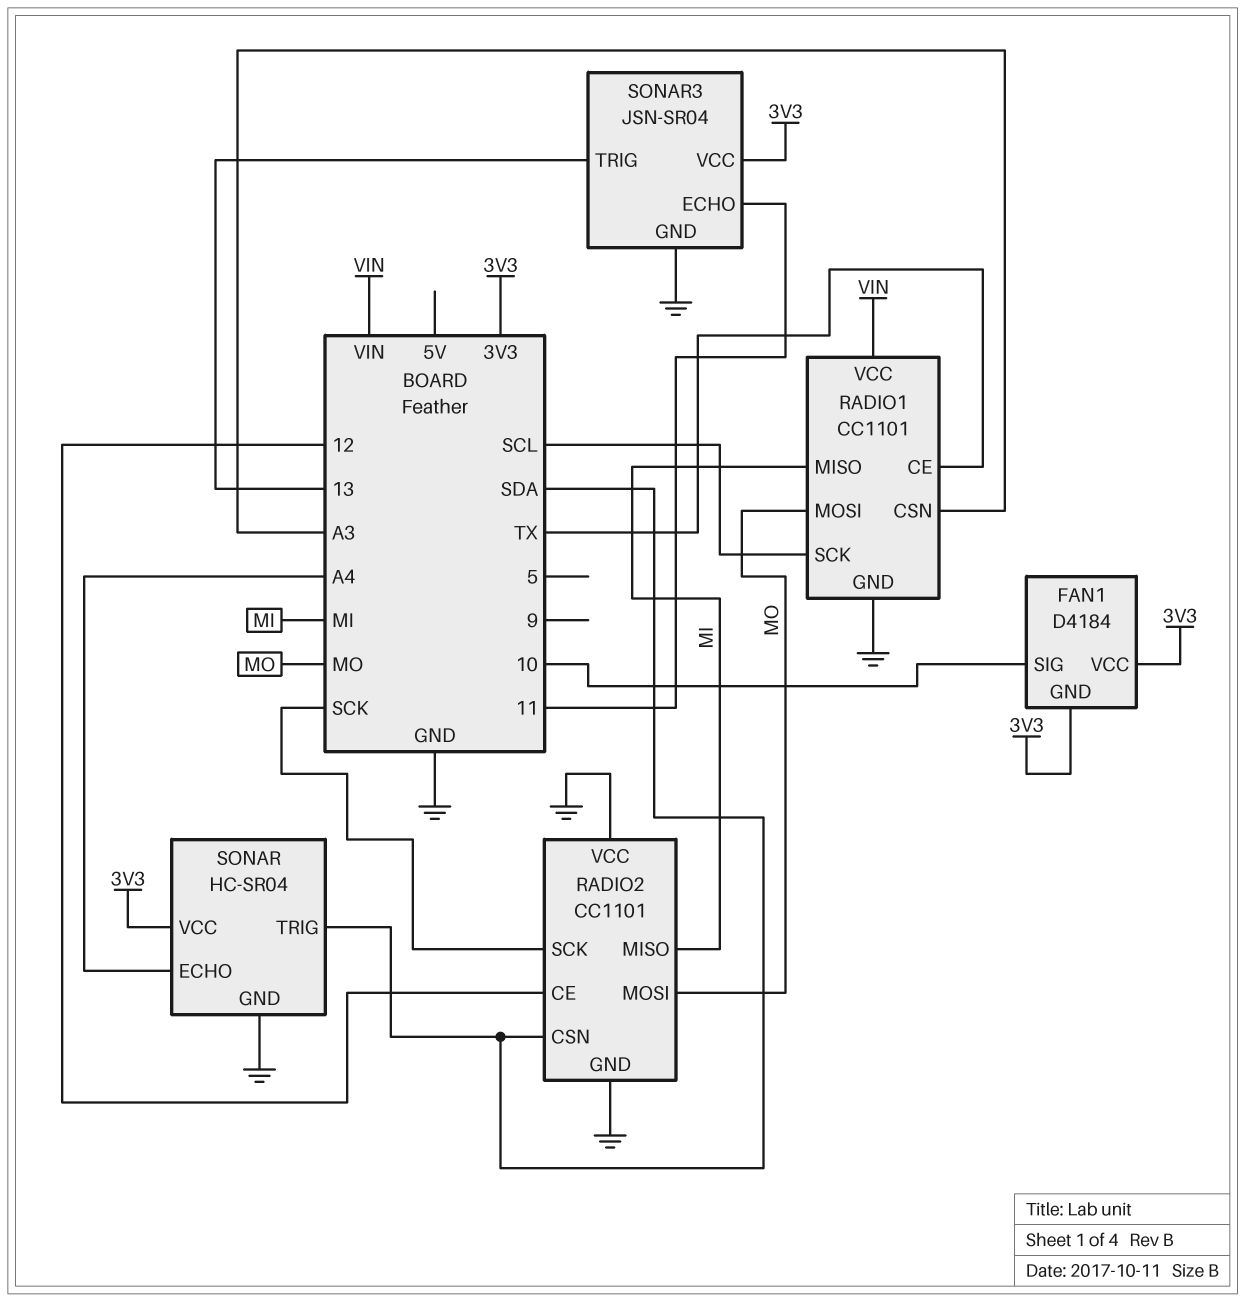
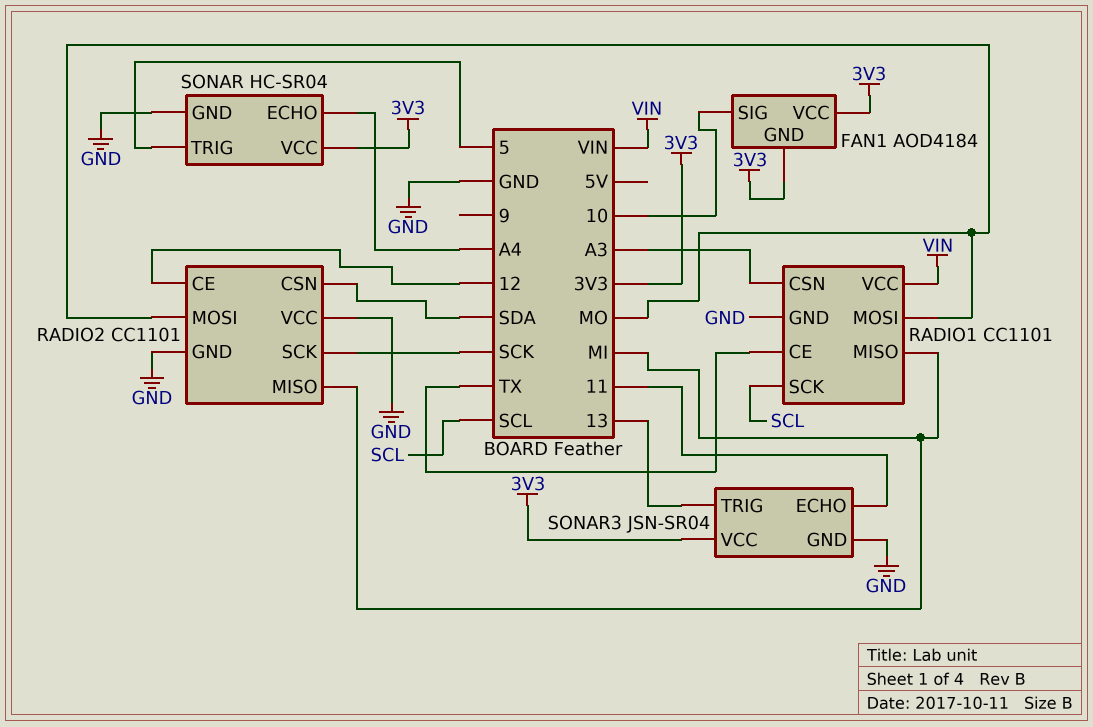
FAN1: D4184 -> AOD4184
SONAR pin TRIG: SDA -> 5

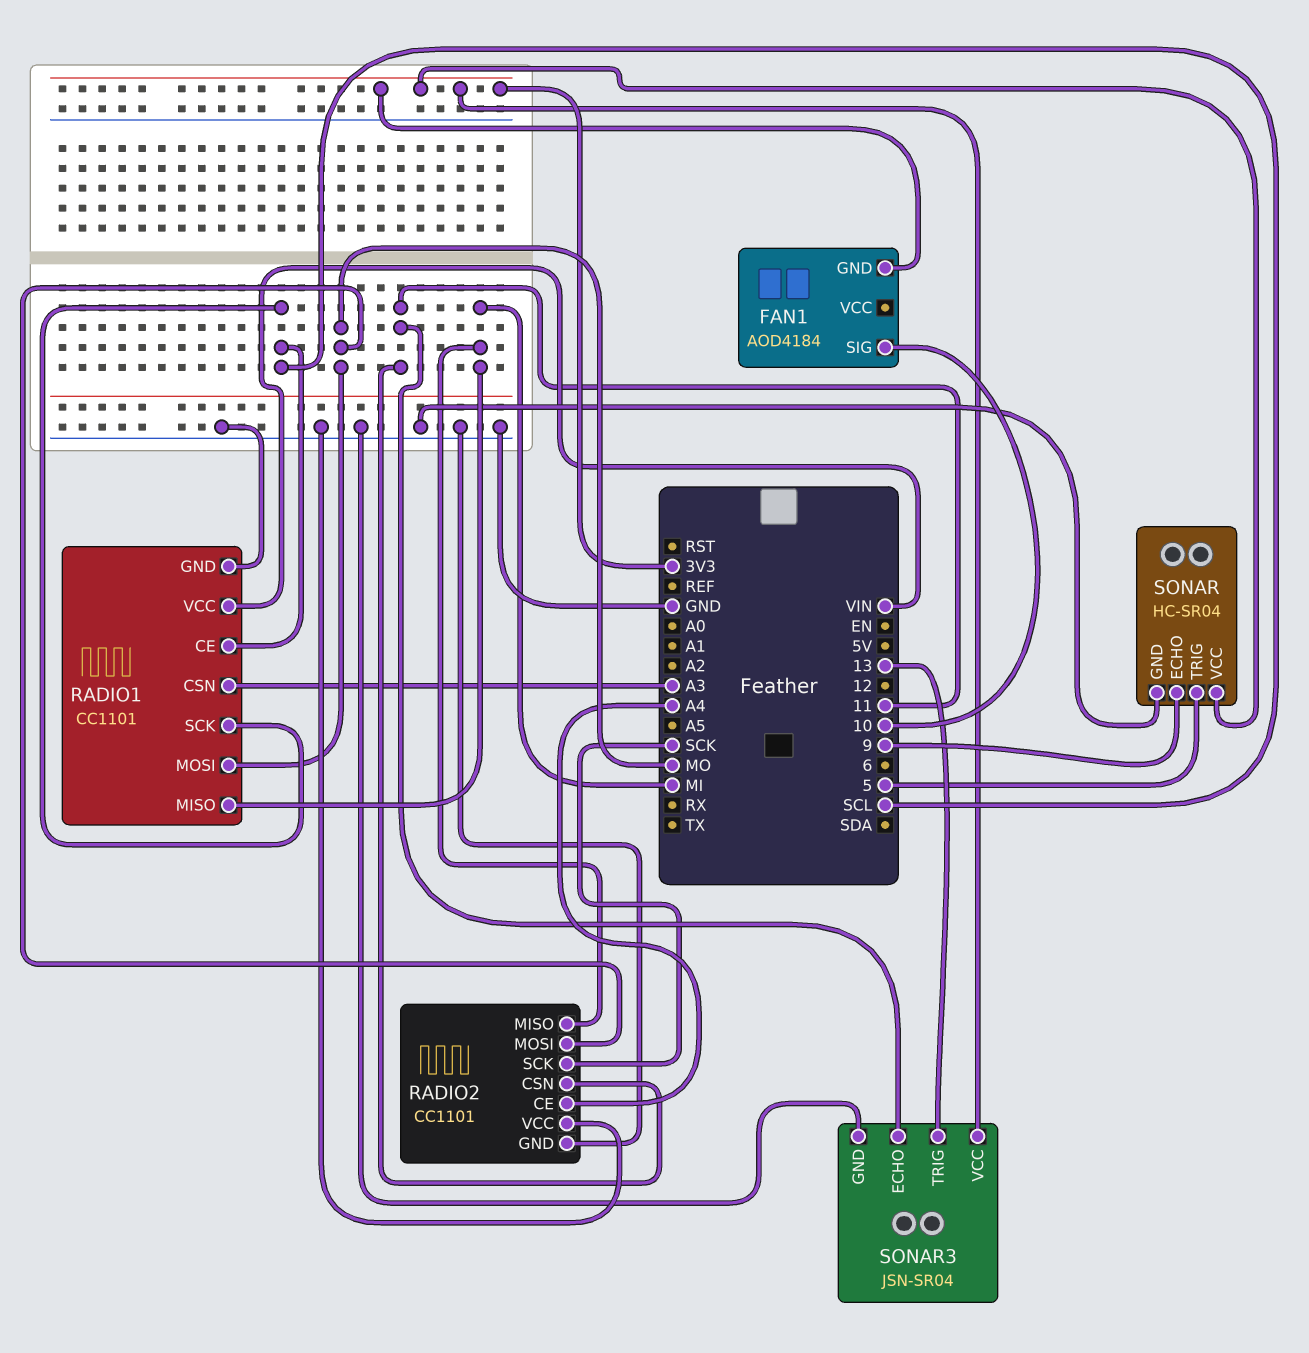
FAN1 pin VCC: 3V3 -> none
RADIO1 pin CE: TX -> SCL
RADIO2 pin CE: 12 -> A4
RADIO2 pin CSN: SDA -> 11
SONAR pin ECHO: A4 -> 9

####################

◆ **TASK REQUIREMENTS**: Write the records out once more, exactly as they appear, with no pictures.

◆ **WRITTEN ANSWER**:
FAN1: D4184 -> AOD4184
SONAR pin TRIG: SDA -> 5

FAN1 pin VCC: 3V3 -> none
RADIO1 pin CE: TX -> SCL
RADIO2 pin CE: 12 -> A4
RADIO2 pin CSN: SDA -> 11
SONAR pin ECHO: A4 -> 9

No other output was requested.